TASK GOAL:
Beginning with the line that holds "(710, 686) = (747, 215): orange" and ending with the last line, please repeat the entries exactly and omit the pictures.

INFORMATION GIVEN:
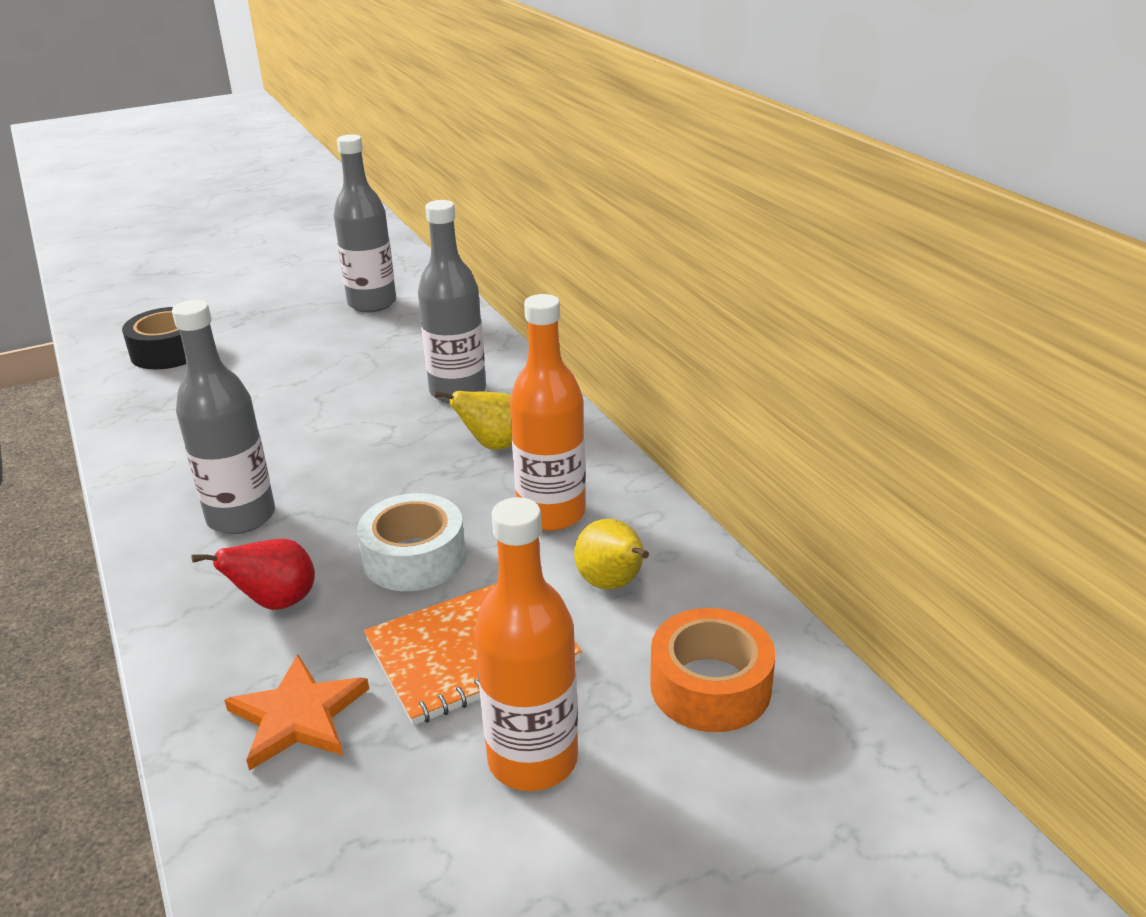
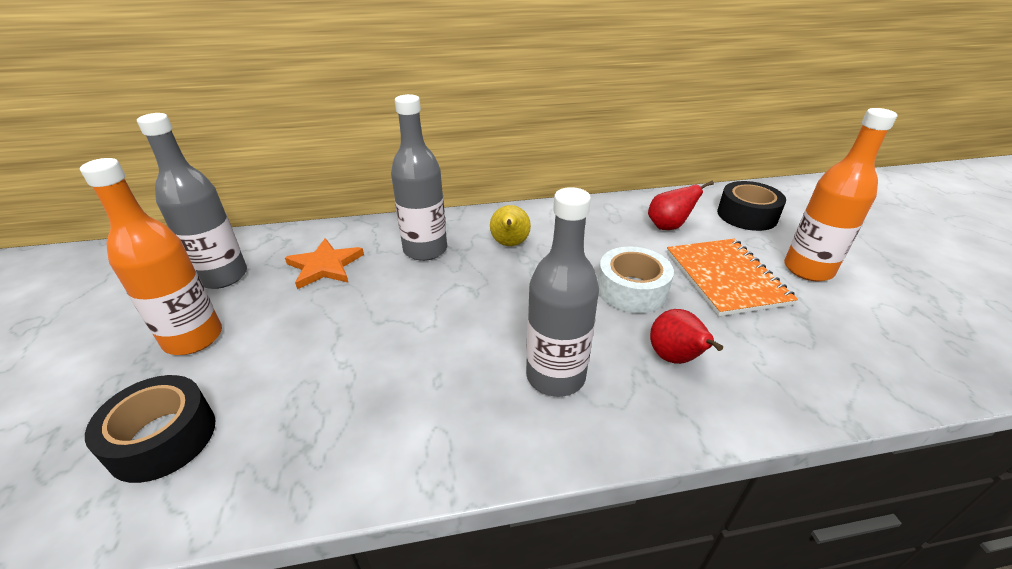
camera: 75 degrees left, 5 degrees up
(298, 716) = (793, 352): orange star -> orange star (325, 266)
(551, 513) = (597, 235): orange bottle -> orange bottle (193, 338)
(612, 584) = (668, 226): yellow pear -> red pear
(710, 686) = (747, 215): orange tape -> black tape

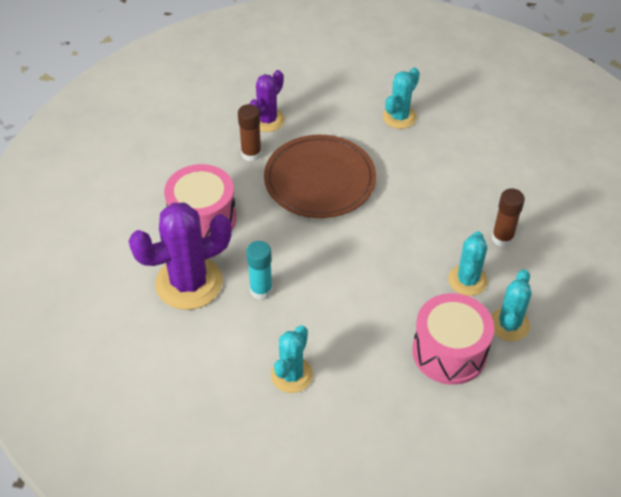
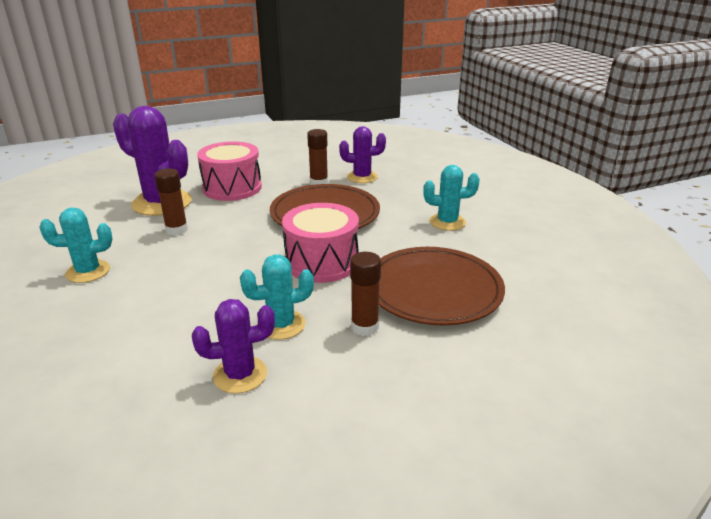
camera: 55 degrees right, 20 degrees down
(261, 290) = (176, 230): turquoise glue stick -> brown glue stick
(449, 352) = (169, 346): pink drum -> pink drum (322, 262)
(486, 180) = (434, 290): none -> brown plate
(509, 324) = (240, 375): turquoise cactus -> purple cactus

TASK RESPONSE:
(710, 686) = (747, 215): orange tape -> black tape

camera: 55 degrees right, 20 degrees down
(261, 290) = (176, 230): turquoise glue stick -> brown glue stick
(449, 352) = (169, 346): pink drum -> pink drum (322, 262)
(486, 180) = (434, 290): none -> brown plate
(509, 324) = (240, 375): turquoise cactus -> purple cactus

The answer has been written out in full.